### Try it
Every entry that follows should be output exactly, and every image in it left out.

*** Opening Source data ***

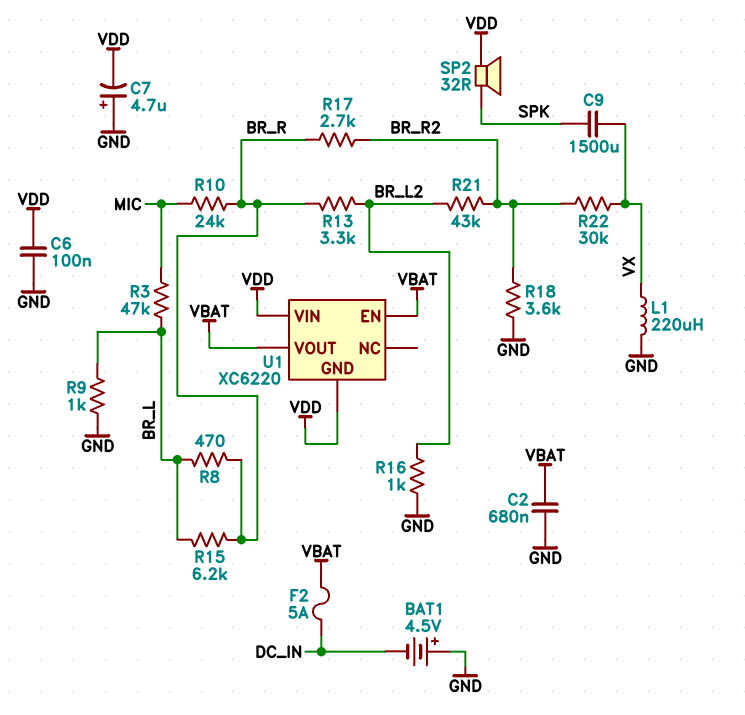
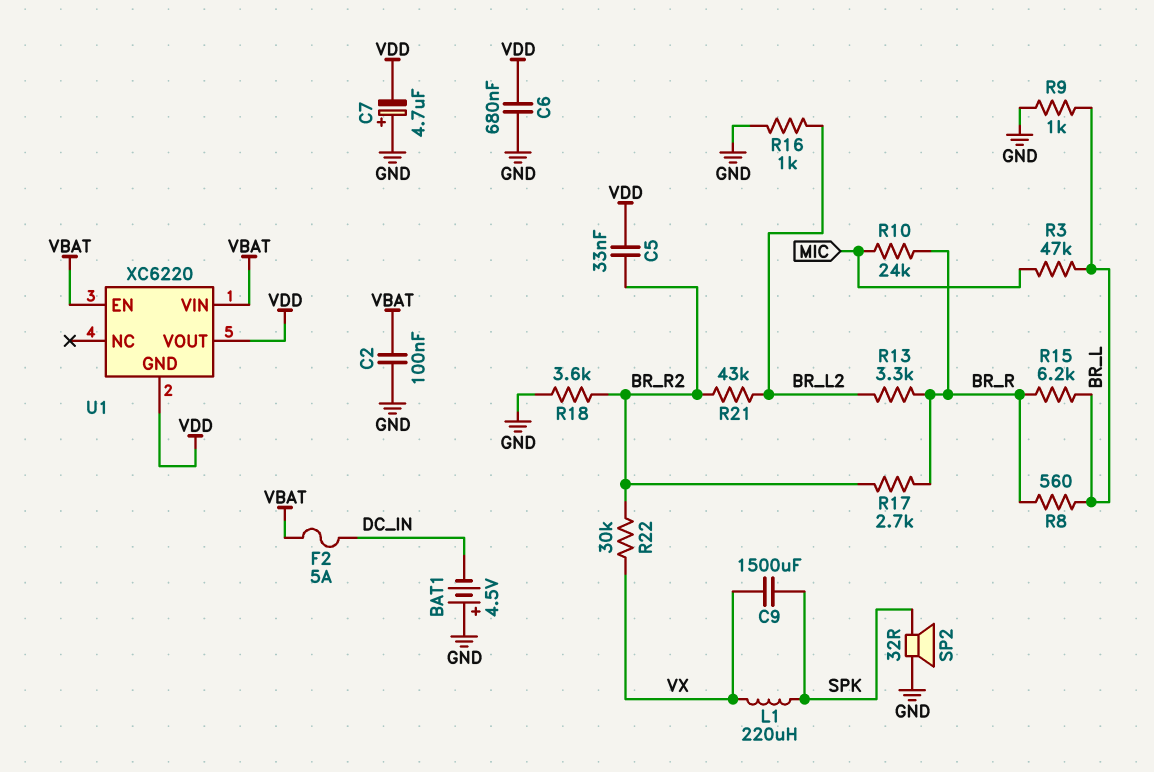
C2: 680nF (GND, VBAT) -> 100nF (GND, VBAT)
C5: none -> 33nF (BR_R2, VDD)
C6: 100nF (GND, VDD) -> 680nF (GND, VDD)
L1: 220uH (GND, VX) -> 220uH (SPK, VX)
R8: 470 (BR_L, BR_R) -> 560 (BR_L, BR_R)
SP2: speaker 32R (SPK, VDD) -> speaker 32R (GND, SPK)
U1 pin VIN: VDD -> VBAT
U1 pin VOUT: VBAT -> VDD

*** Closing Source data ***

### Response area
C2: 680nF (GND, VBAT) -> 100nF (GND, VBAT)
C5: none -> 33nF (BR_R2, VDD)
C6: 100nF (GND, VDD) -> 680nF (GND, VDD)
L1: 220uH (GND, VX) -> 220uH (SPK, VX)
R8: 470 (BR_L, BR_R) -> 560 (BR_L, BR_R)
SP2: speaker 32R (SPK, VDD) -> speaker 32R (GND, SPK)
U1 pin VIN: VDD -> VBAT
U1 pin VOUT: VBAT -> VDD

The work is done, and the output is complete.